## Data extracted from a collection
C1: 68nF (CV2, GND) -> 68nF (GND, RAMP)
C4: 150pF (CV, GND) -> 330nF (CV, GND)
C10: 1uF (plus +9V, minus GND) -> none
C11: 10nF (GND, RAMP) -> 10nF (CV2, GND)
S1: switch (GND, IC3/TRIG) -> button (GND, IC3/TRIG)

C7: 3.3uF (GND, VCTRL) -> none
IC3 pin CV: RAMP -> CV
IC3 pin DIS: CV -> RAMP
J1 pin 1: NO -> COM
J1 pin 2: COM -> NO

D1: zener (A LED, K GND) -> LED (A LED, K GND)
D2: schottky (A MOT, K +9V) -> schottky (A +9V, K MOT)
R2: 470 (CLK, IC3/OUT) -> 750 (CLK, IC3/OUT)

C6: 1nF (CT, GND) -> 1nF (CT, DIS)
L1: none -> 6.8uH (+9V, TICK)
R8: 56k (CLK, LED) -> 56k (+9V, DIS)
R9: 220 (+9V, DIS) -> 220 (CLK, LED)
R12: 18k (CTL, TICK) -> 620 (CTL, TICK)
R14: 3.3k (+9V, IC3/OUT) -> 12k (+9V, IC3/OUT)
--
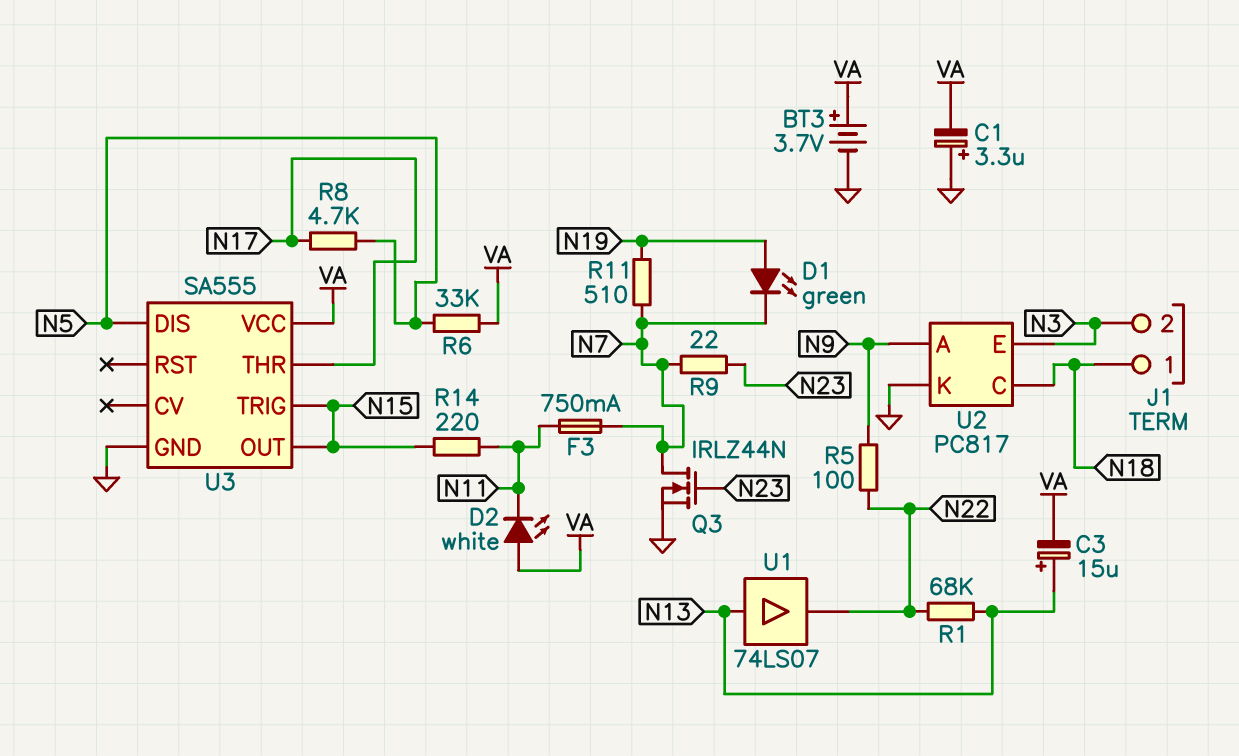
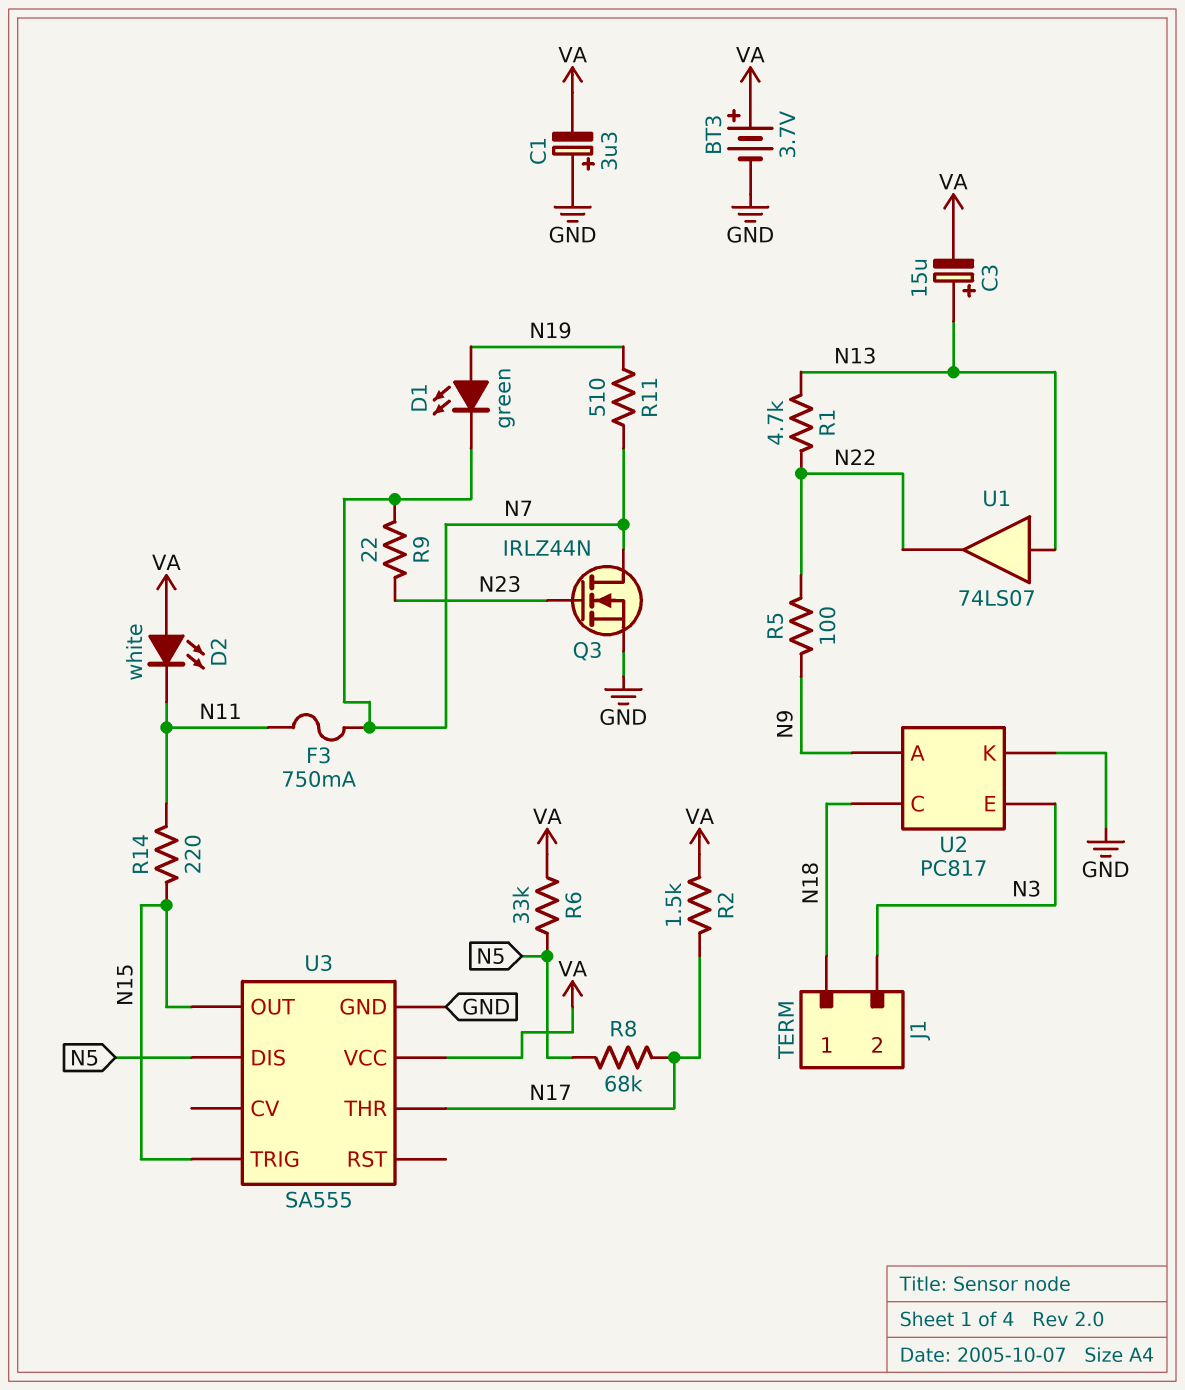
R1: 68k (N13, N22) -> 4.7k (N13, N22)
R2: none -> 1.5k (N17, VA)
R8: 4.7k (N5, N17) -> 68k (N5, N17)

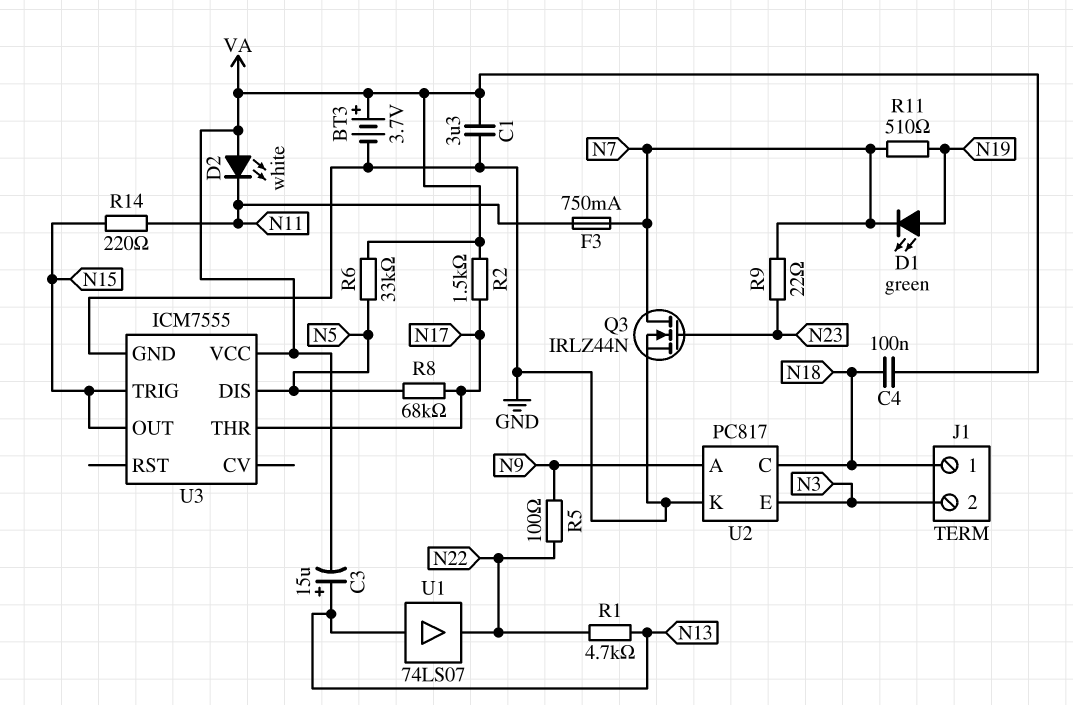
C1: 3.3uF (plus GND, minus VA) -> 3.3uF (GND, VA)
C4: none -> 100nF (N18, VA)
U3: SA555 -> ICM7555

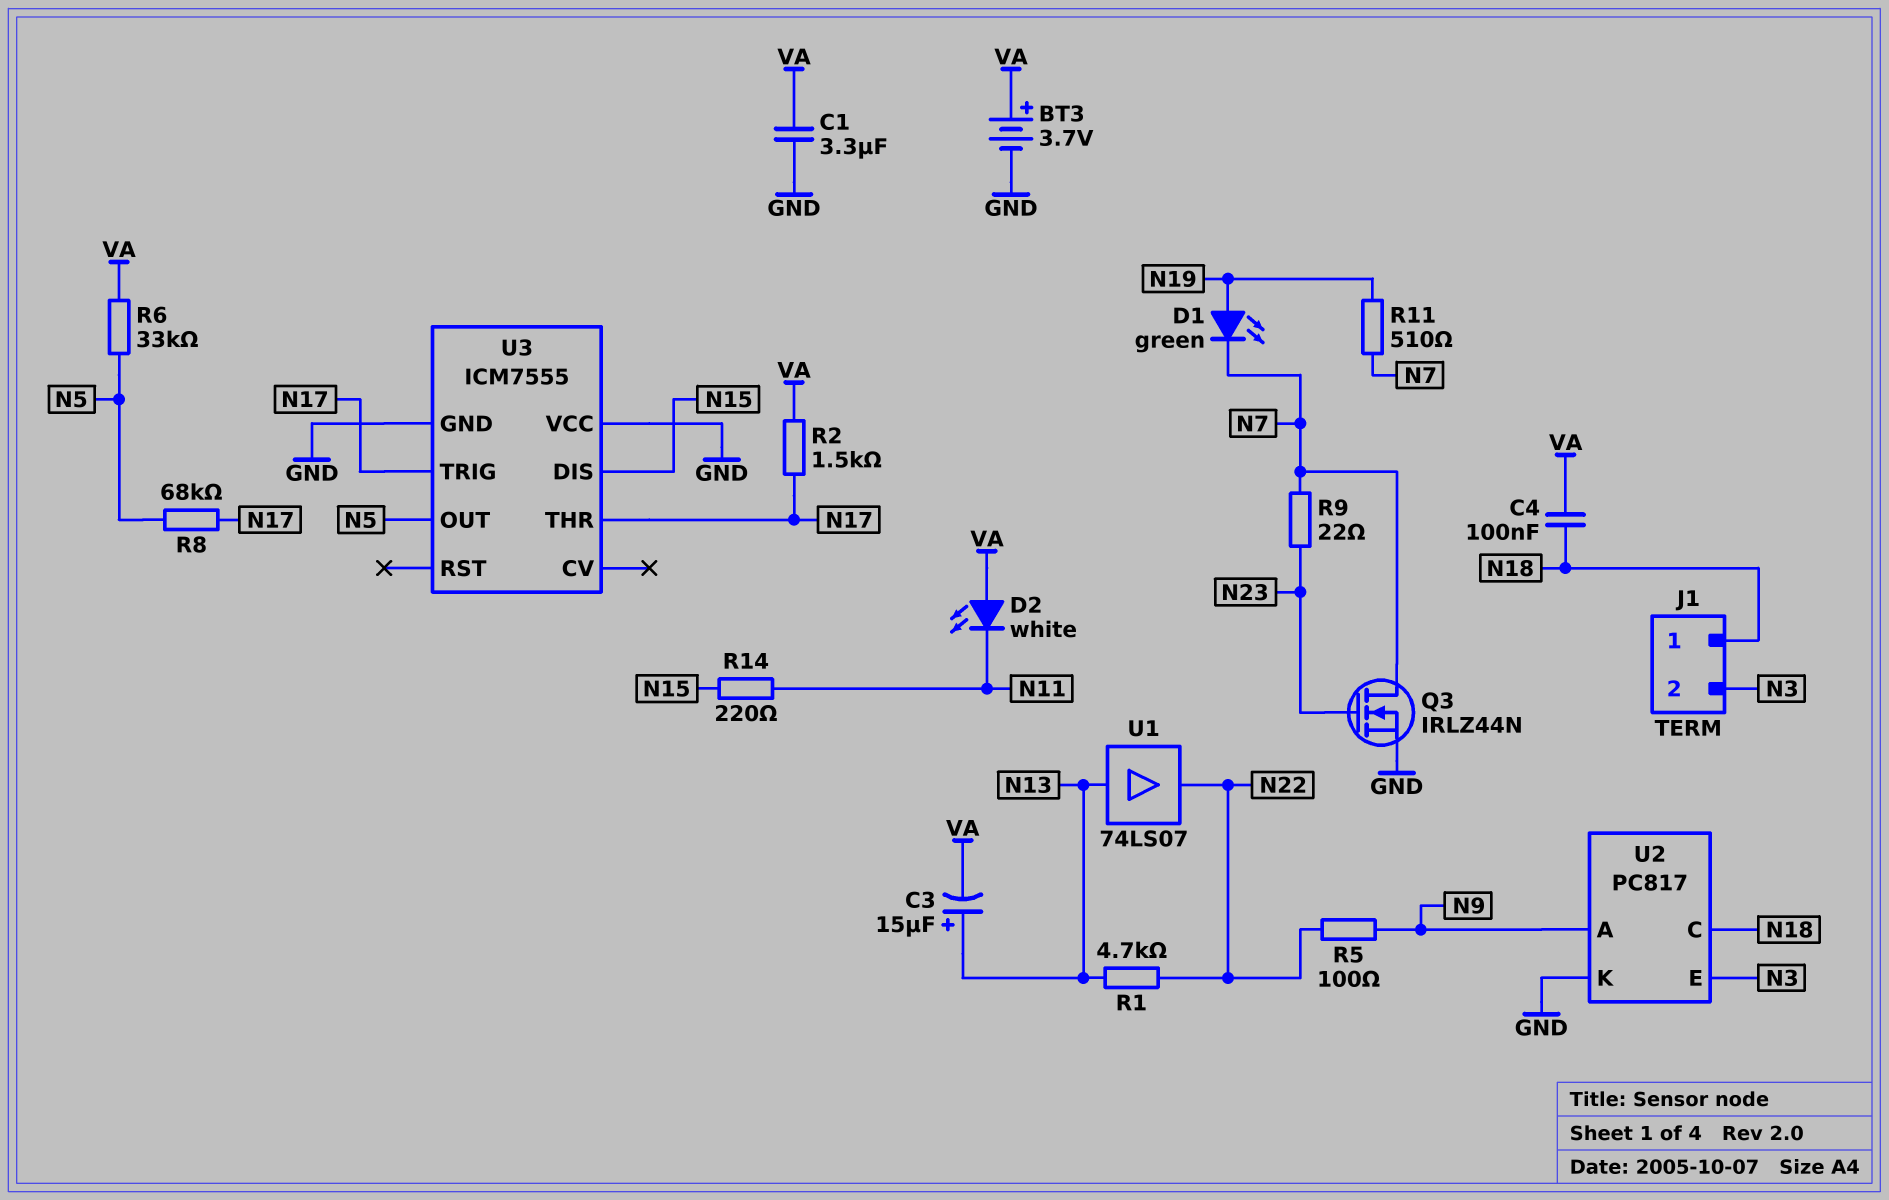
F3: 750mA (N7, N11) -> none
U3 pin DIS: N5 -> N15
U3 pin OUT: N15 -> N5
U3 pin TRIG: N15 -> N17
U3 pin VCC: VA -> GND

## PROBLEM DETAILS
Only one stretch of the data above is needed. Restate it word for word, from the line containing "C1: 68nF (CV2, GND) -> 68nF (GND, RAMP)" through the line containing "R14: 3.3k (+9V, IC3/OUT)", both ends included.

## RESULT BELOW
C1: 68nF (CV2, GND) -> 68nF (GND, RAMP)
C4: 150pF (CV, GND) -> 330nF (CV, GND)
C10: 1uF (plus +9V, minus GND) -> none
C11: 10nF (GND, RAMP) -> 10nF (CV2, GND)
S1: switch (GND, IC3/TRIG) -> button (GND, IC3/TRIG)

C7: 3.3uF (GND, VCTRL) -> none
IC3 pin CV: RAMP -> CV
IC3 pin DIS: CV -> RAMP
J1 pin 1: NO -> COM
J1 pin 2: COM -> NO

D1: zener (A LED, K GND) -> LED (A LED, K GND)
D2: schottky (A MOT, K +9V) -> schottky (A +9V, K MOT)
R2: 470 (CLK, IC3/OUT) -> 750 (CLK, IC3/OUT)

C6: 1nF (CT, GND) -> 1nF (CT, DIS)
L1: none -> 6.8uH (+9V, TICK)
R8: 56k (CLK, LED) -> 56k (+9V, DIS)
R9: 220 (+9V, DIS) -> 220 (CLK, LED)
R12: 18k (CTL, TICK) -> 620 (CTL, TICK)
R14: 3.3k (+9V, IC3/OUT) -> 12k (+9V, IC3/OUT)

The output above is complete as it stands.